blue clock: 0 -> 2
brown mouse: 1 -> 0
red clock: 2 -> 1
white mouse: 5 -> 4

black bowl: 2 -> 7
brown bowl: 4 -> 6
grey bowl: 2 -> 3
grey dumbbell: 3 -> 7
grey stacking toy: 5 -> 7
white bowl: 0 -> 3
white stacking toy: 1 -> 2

──────

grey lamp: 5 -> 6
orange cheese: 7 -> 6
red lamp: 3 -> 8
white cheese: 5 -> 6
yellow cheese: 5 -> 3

──────

From the entries above, extract only the lines running from the one containing "grey stacking toy: 5 -> 7" through the one containing "white stacking toy: 1 -> 2", inclusive.

* OUTPUT OF THE EXERCISE
grey stacking toy: 5 -> 7
white bowl: 0 -> 3
white stacking toy: 1 -> 2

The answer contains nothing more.